=== TASK TO COMPLETE ===
Pictures aside, reproduce exactly each line from the one holding "R3: 150 (0V, NET7) -> 560 (0V, NET7)" through the last line of the material, both ends included.

=== MATERIAL SHOWN ===

=== Begin Enclosure ===

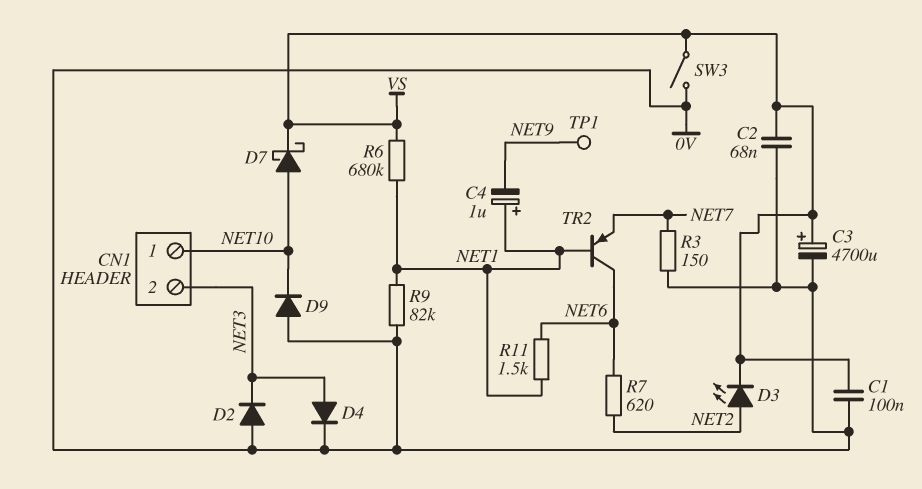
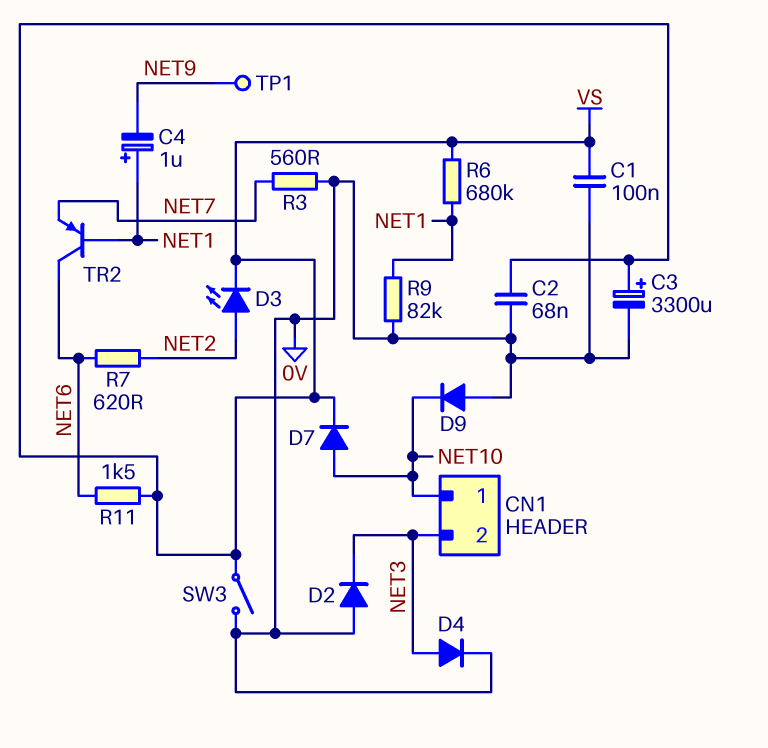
C3: 4700uF (plus VS, minus 0V) -> 3300uF (plus VS, minus 0V)
D7: schottky (A NET10, K VS) -> diode (A NET10, K VS)
R3: 150 (0V, NET7) -> 560 (0V, NET7)
R11: 1.5k (NET1, NET6) -> 1.5k (NET6, VS)

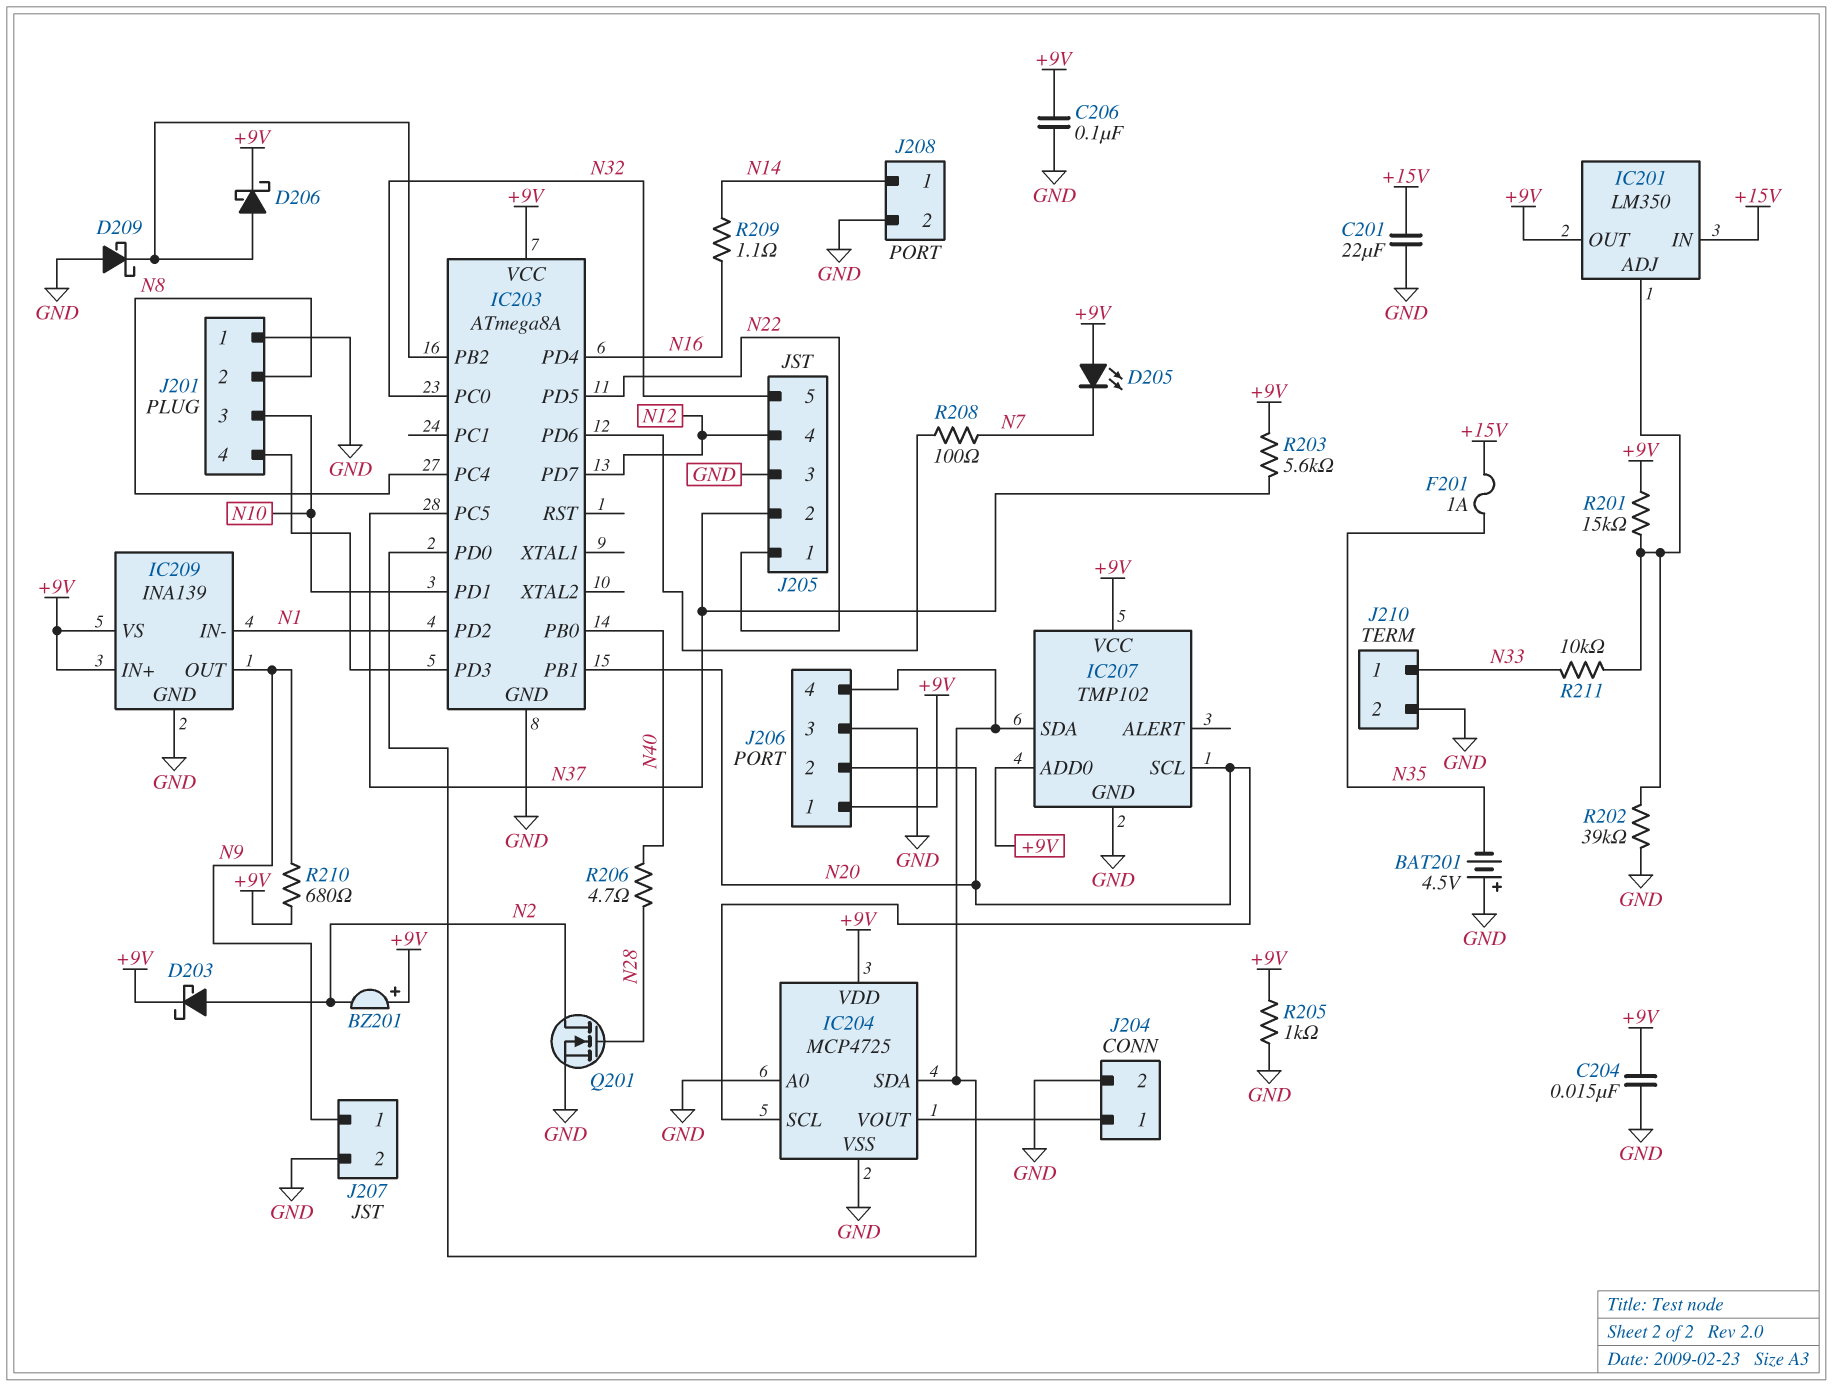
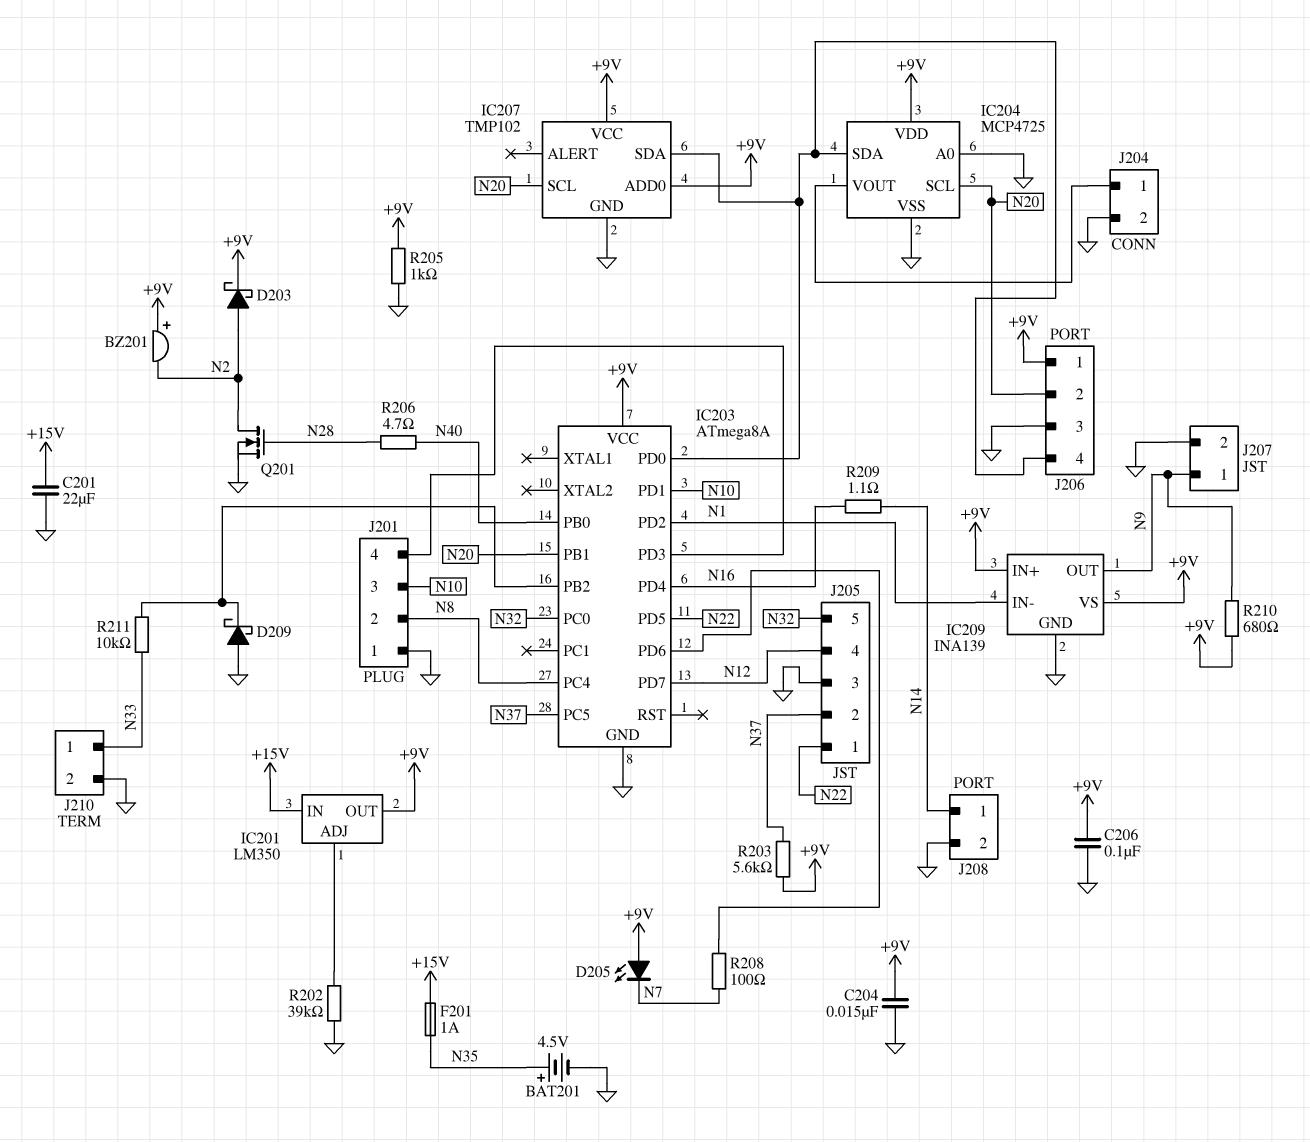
BAT201: 4.5V (plus GND, minus N35) -> 4.5V (plus N35, minus GND)
D206: schottky (A IC203/PB2, K +9V) -> none
R201: 15k (+9V, IC201/ADJ) -> none
R211: 10k (IC201/ADJ, N33) -> 10k (IC203/PB2, N33)

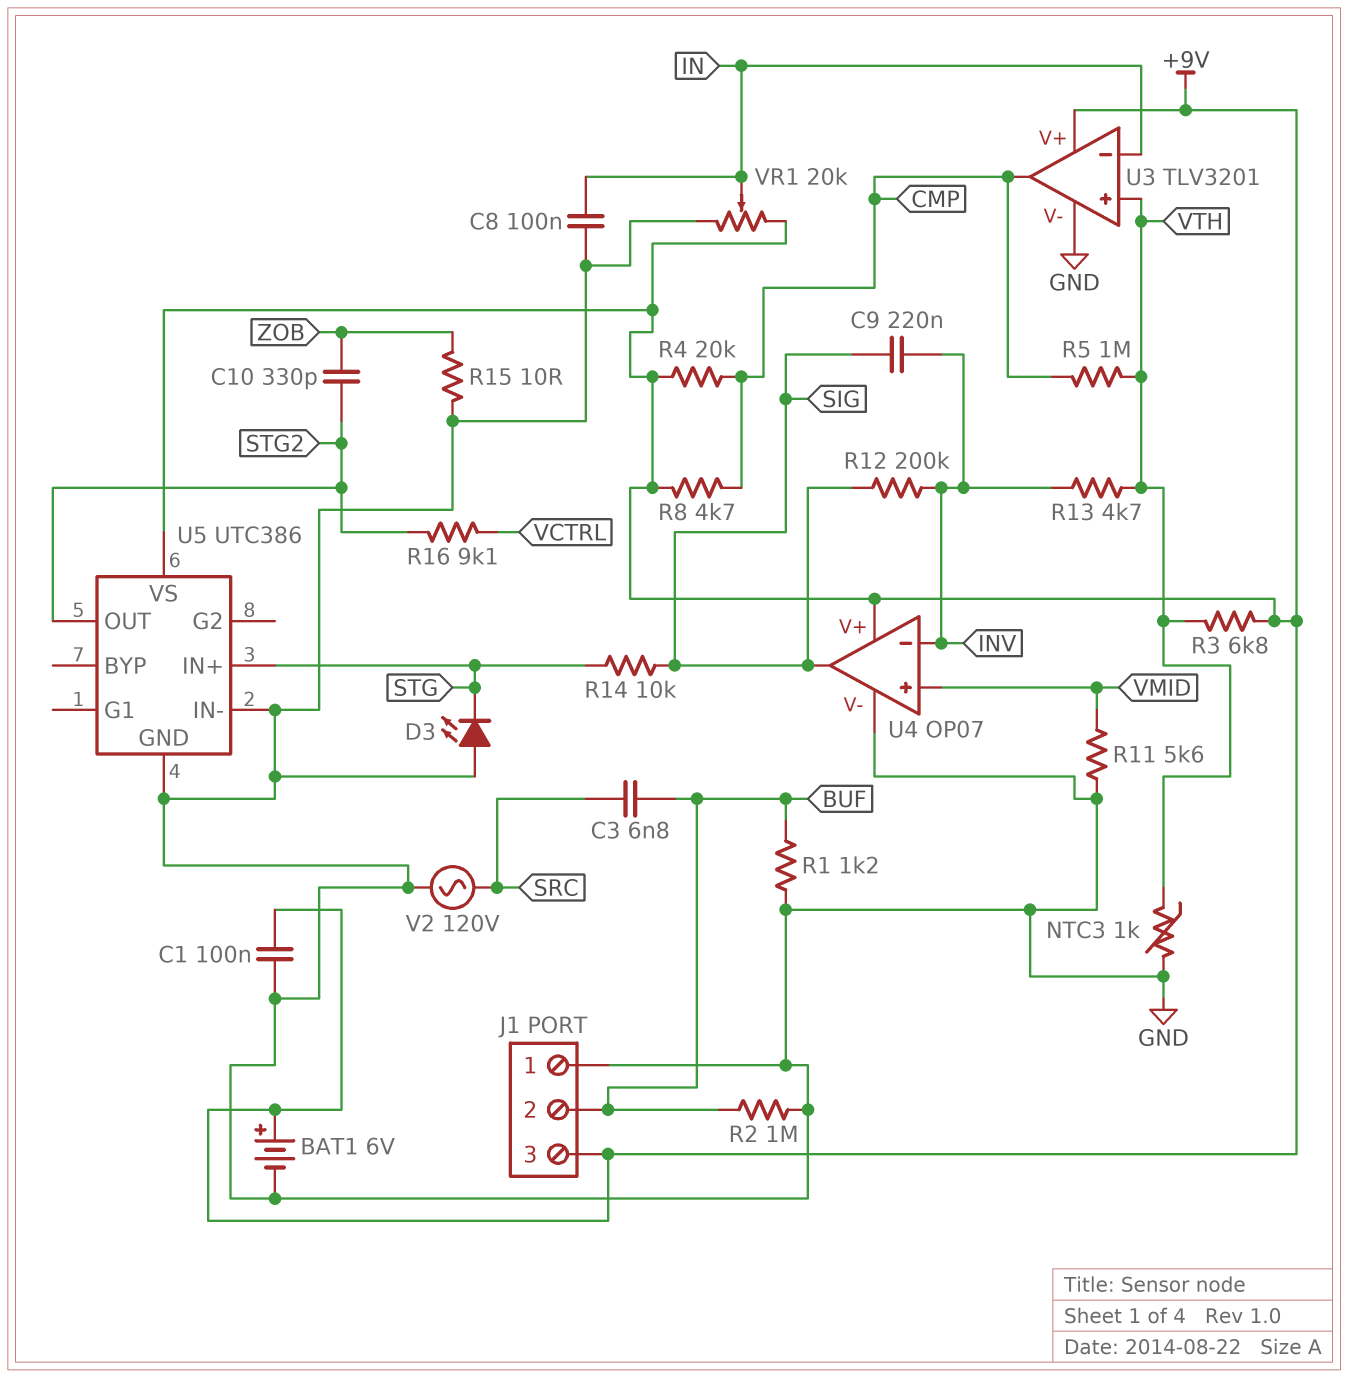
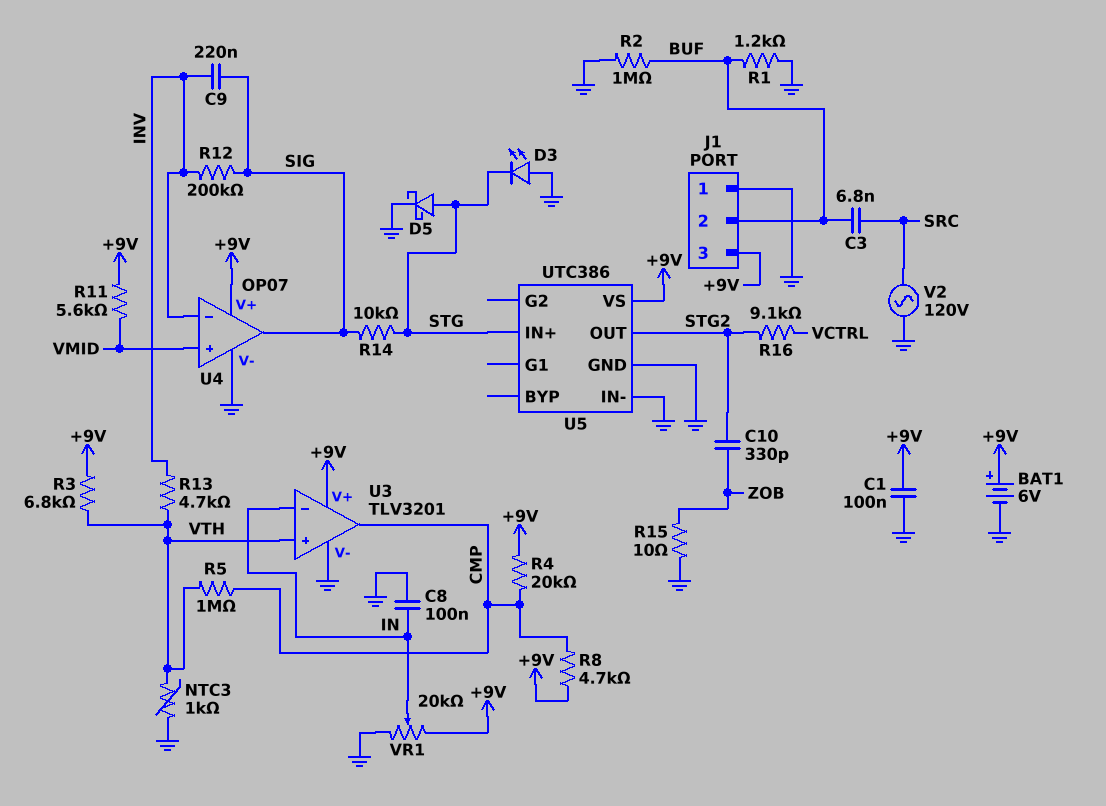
D5: none -> schottky (A STG, K GND)
R11: 5.6k (GND, VMID) -> 5.6k (+9V, VMID)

=== End Enclosure ===

=== ANSWER FOR THE TASK ===
R3: 150 (0V, NET7) -> 560 (0V, NET7)
R11: 1.5k (NET1, NET6) -> 1.5k (NET6, VS)

BAT201: 4.5V (plus GND, minus N35) -> 4.5V (plus N35, minus GND)
D206: schottky (A IC203/PB2, K +9V) -> none
R201: 15k (+9V, IC201/ADJ) -> none
R211: 10k (IC201/ADJ, N33) -> 10k (IC203/PB2, N33)

D5: none -> schottky (A STG, K GND)
R11: 5.6k (GND, VMID) -> 5.6k (+9V, VMID)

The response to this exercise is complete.